Before-and-after change data
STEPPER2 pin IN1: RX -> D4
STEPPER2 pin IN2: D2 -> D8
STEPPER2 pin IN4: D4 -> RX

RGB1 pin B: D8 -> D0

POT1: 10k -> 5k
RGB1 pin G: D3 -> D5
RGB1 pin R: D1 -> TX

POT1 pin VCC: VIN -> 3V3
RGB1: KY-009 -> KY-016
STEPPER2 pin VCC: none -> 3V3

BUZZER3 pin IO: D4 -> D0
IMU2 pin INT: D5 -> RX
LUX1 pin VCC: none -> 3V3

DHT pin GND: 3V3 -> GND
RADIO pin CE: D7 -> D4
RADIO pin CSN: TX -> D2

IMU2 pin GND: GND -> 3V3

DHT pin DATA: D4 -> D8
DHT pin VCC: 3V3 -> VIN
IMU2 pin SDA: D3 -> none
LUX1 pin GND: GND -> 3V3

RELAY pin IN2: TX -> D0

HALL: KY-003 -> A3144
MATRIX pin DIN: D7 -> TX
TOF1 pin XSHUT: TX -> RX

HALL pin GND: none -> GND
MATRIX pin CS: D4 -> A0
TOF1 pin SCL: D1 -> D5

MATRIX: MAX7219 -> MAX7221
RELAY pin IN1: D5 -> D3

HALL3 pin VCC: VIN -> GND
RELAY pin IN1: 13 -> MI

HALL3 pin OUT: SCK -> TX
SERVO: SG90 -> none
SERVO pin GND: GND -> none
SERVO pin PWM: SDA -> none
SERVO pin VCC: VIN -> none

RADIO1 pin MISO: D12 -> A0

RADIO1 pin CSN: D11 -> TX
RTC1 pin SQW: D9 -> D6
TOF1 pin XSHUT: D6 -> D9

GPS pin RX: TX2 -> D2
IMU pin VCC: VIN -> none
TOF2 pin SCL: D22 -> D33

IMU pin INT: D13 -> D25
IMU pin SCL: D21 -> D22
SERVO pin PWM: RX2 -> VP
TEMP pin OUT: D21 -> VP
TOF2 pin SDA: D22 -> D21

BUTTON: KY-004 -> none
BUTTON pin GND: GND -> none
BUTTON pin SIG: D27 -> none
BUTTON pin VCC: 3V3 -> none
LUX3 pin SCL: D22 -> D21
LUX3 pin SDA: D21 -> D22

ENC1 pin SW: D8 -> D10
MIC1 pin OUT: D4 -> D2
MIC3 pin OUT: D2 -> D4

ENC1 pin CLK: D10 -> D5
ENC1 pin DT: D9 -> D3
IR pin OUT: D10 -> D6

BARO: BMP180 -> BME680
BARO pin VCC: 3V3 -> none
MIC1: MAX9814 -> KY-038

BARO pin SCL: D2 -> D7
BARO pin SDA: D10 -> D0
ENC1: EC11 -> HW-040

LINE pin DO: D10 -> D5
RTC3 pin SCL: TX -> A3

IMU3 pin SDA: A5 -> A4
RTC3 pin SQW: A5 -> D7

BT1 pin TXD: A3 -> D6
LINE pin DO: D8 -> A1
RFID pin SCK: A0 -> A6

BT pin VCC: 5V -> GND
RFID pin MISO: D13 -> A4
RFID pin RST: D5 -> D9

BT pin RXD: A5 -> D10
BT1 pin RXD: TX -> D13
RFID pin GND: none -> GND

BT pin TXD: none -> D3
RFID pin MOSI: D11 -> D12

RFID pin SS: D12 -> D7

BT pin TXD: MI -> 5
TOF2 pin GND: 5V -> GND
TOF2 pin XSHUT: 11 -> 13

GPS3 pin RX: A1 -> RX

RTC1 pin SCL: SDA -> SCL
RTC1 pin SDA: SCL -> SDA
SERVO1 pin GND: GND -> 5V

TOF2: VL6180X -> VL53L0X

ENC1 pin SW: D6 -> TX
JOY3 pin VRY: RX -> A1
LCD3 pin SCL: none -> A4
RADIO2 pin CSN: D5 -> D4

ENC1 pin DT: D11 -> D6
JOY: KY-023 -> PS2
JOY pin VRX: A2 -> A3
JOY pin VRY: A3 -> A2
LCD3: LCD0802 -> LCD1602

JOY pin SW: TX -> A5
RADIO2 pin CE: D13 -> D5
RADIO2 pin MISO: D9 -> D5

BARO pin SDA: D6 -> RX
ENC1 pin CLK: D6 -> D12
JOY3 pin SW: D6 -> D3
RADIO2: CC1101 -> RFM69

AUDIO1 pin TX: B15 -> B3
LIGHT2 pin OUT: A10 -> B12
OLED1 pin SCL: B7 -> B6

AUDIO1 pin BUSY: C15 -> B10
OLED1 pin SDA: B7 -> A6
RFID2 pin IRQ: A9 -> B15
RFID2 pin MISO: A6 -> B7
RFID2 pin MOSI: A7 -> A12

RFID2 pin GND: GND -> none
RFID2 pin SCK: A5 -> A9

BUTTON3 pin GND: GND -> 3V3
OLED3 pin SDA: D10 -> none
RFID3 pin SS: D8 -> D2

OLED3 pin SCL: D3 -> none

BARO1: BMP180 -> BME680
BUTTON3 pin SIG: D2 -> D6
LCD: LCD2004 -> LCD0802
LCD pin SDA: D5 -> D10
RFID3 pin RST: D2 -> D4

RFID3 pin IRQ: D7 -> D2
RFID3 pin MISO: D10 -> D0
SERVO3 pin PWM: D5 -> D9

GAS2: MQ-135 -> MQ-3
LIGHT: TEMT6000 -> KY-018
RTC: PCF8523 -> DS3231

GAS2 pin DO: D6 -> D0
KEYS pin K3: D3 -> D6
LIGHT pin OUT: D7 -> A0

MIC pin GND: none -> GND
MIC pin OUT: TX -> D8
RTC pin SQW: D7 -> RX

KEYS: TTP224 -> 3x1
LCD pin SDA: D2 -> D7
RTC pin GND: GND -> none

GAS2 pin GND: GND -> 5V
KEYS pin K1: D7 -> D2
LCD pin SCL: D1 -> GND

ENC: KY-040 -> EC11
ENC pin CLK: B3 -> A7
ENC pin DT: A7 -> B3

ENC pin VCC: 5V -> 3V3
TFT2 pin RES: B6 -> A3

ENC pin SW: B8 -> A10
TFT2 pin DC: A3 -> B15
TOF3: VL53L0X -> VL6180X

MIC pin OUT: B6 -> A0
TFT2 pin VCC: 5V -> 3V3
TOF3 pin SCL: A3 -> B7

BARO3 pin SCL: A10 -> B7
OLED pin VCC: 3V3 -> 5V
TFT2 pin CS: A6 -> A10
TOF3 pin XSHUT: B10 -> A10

(Action item):
Please print out every entry again, exactly as it reads.

(Solution to the problem):
STEPPER2 pin IN1: RX -> D4
STEPPER2 pin IN2: D2 -> D8
STEPPER2 pin IN4: D4 -> RX

RGB1 pin B: D8 -> D0

POT1: 10k -> 5k
RGB1 pin G: D3 -> D5
RGB1 pin R: D1 -> TX

POT1 pin VCC: VIN -> 3V3
RGB1: KY-009 -> KY-016
STEPPER2 pin VCC: none -> 3V3

BUZZER3 pin IO: D4 -> D0
IMU2 pin INT: D5 -> RX
LUX1 pin VCC: none -> 3V3

DHT pin GND: 3V3 -> GND
RADIO pin CE: D7 -> D4
RADIO pin CSN: TX -> D2

IMU2 pin GND: GND -> 3V3

DHT pin DATA: D4 -> D8
DHT pin VCC: 3V3 -> VIN
IMU2 pin SDA: D3 -> none
LUX1 pin GND: GND -> 3V3

RELAY pin IN2: TX -> D0

HALL: KY-003 -> A3144
MATRIX pin DIN: D7 -> TX
TOF1 pin XSHUT: TX -> RX

HALL pin GND: none -> GND
MATRIX pin CS: D4 -> A0
TOF1 pin SCL: D1 -> D5

MATRIX: MAX7219 -> MAX7221
RELAY pin IN1: D5 -> D3

HALL3 pin VCC: VIN -> GND
RELAY pin IN1: 13 -> MI

HALL3 pin OUT: SCK -> TX
SERVO: SG90 -> none
SERVO pin GND: GND -> none
SERVO pin PWM: SDA -> none
SERVO pin VCC: VIN -> none

RADIO1 pin MISO: D12 -> A0

RADIO1 pin CSN: D11 -> TX
RTC1 pin SQW: D9 -> D6
TOF1 pin XSHUT: D6 -> D9

GPS pin RX: TX2 -> D2
IMU pin VCC: VIN -> none
TOF2 pin SCL: D22 -> D33

IMU pin INT: D13 -> D25
IMU pin SCL: D21 -> D22
SERVO pin PWM: RX2 -> VP
TEMP pin OUT: D21 -> VP
TOF2 pin SDA: D22 -> D21

BUTTON: KY-004 -> none
BUTTON pin GND: GND -> none
BUTTON pin SIG: D27 -> none
BUTTON pin VCC: 3V3 -> none
LUX3 pin SCL: D22 -> D21
LUX3 pin SDA: D21 -> D22

ENC1 pin SW: D8 -> D10
MIC1 pin OUT: D4 -> D2
MIC3 pin OUT: D2 -> D4

ENC1 pin CLK: D10 -> D5
ENC1 pin DT: D9 -> D3
IR pin OUT: D10 -> D6

BARO: BMP180 -> BME680
BARO pin VCC: 3V3 -> none
MIC1: MAX9814 -> KY-038

BARO pin SCL: D2 -> D7
BARO pin SDA: D10 -> D0
ENC1: EC11 -> HW-040

LINE pin DO: D10 -> D5
RTC3 pin SCL: TX -> A3

IMU3 pin SDA: A5 -> A4
RTC3 pin SQW: A5 -> D7

BT1 pin TXD: A3 -> D6
LINE pin DO: D8 -> A1
RFID pin SCK: A0 -> A6

BT pin VCC: 5V -> GND
RFID pin MISO: D13 -> A4
RFID pin RST: D5 -> D9

BT pin RXD: A5 -> D10
BT1 pin RXD: TX -> D13
RFID pin GND: none -> GND

BT pin TXD: none -> D3
RFID pin MOSI: D11 -> D12

RFID pin SS: D12 -> D7

BT pin TXD: MI -> 5
TOF2 pin GND: 5V -> GND
TOF2 pin XSHUT: 11 -> 13

GPS3 pin RX: A1 -> RX

RTC1 pin SCL: SDA -> SCL
RTC1 pin SDA: SCL -> SDA
SERVO1 pin GND: GND -> 5V

TOF2: VL6180X -> VL53L0X

ENC1 pin SW: D6 -> TX
JOY3 pin VRY: RX -> A1
LCD3 pin SCL: none -> A4
RADIO2 pin CSN: D5 -> D4

ENC1 pin DT: D11 -> D6
JOY: KY-023 -> PS2
JOY pin VRX: A2 -> A3
JOY pin VRY: A3 -> A2
LCD3: LCD0802 -> LCD1602

JOY pin SW: TX -> A5
RADIO2 pin CE: D13 -> D5
RADIO2 pin MISO: D9 -> D5

BARO pin SDA: D6 -> RX
ENC1 pin CLK: D6 -> D12
JOY3 pin SW: D6 -> D3
RADIO2: CC1101 -> RFM69

AUDIO1 pin TX: B15 -> B3
LIGHT2 pin OUT: A10 -> B12
OLED1 pin SCL: B7 -> B6

AUDIO1 pin BUSY: C15 -> B10
OLED1 pin SDA: B7 -> A6
RFID2 pin IRQ: A9 -> B15
RFID2 pin MISO: A6 -> B7
RFID2 pin MOSI: A7 -> A12

RFID2 pin GND: GND -> none
RFID2 pin SCK: A5 -> A9

BUTTON3 pin GND: GND -> 3V3
OLED3 pin SDA: D10 -> none
RFID3 pin SS: D8 -> D2

OLED3 pin SCL: D3 -> none

BARO1: BMP180 -> BME680
BUTTON3 pin SIG: D2 -> D6
LCD: LCD2004 -> LCD0802
LCD pin SDA: D5 -> D10
RFID3 pin RST: D2 -> D4

RFID3 pin IRQ: D7 -> D2
RFID3 pin MISO: D10 -> D0
SERVO3 pin PWM: D5 -> D9

GAS2: MQ-135 -> MQ-3
LIGHT: TEMT6000 -> KY-018
RTC: PCF8523 -> DS3231

GAS2 pin DO: D6 -> D0
KEYS pin K3: D3 -> D6
LIGHT pin OUT: D7 -> A0

MIC pin GND: none -> GND
MIC pin OUT: TX -> D8
RTC pin SQW: D7 -> RX

KEYS: TTP224 -> 3x1
LCD pin SDA: D2 -> D7
RTC pin GND: GND -> none

GAS2 pin GND: GND -> 5V
KEYS pin K1: D7 -> D2
LCD pin SCL: D1 -> GND

ENC: KY-040 -> EC11
ENC pin CLK: B3 -> A7
ENC pin DT: A7 -> B3

ENC pin VCC: 5V -> 3V3
TFT2 pin RES: B6 -> A3

ENC pin SW: B8 -> A10
TFT2 pin DC: A3 -> B15
TOF3: VL53L0X -> VL6180X

MIC pin OUT: B6 -> A0
TFT2 pin VCC: 5V -> 3V3
TOF3 pin SCL: A3 -> B7

BARO3 pin SCL: A10 -> B7
OLED pin VCC: 3V3 -> 5V
TFT2 pin CS: A6 -> A10
TOF3 pin XSHUT: B10 -> A10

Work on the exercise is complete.